Data extracted from a collection:
+ + + +

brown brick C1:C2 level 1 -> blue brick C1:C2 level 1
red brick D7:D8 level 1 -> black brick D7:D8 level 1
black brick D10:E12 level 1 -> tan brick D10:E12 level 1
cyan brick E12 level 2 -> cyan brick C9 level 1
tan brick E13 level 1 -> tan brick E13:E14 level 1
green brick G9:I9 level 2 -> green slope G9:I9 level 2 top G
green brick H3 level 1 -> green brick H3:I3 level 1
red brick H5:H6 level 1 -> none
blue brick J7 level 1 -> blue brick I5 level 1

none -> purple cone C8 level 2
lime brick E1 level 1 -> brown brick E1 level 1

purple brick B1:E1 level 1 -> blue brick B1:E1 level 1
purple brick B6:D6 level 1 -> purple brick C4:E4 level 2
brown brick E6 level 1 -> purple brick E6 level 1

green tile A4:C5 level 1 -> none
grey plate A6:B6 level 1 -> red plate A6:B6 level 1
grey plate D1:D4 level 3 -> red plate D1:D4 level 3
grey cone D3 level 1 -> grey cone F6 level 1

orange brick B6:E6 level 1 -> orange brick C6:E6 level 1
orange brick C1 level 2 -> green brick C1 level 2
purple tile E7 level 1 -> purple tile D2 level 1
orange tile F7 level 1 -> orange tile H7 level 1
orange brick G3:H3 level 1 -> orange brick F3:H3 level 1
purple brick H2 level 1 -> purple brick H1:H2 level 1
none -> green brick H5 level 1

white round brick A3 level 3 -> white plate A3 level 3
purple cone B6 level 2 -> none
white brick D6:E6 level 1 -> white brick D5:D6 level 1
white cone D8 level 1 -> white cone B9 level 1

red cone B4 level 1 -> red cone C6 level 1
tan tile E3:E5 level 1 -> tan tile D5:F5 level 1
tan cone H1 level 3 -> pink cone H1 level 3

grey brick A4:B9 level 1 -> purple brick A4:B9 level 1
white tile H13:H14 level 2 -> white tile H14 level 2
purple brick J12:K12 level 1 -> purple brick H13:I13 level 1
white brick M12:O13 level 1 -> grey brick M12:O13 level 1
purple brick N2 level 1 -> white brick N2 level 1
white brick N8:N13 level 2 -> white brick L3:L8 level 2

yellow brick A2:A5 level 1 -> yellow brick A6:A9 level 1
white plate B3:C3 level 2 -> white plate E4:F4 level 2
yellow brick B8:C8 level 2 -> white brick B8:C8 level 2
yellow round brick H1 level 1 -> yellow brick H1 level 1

+ + + +

### [Required action]
Write the number of lines above that contain the string "grey", and nothing besides.

### [Result of the exercise]
5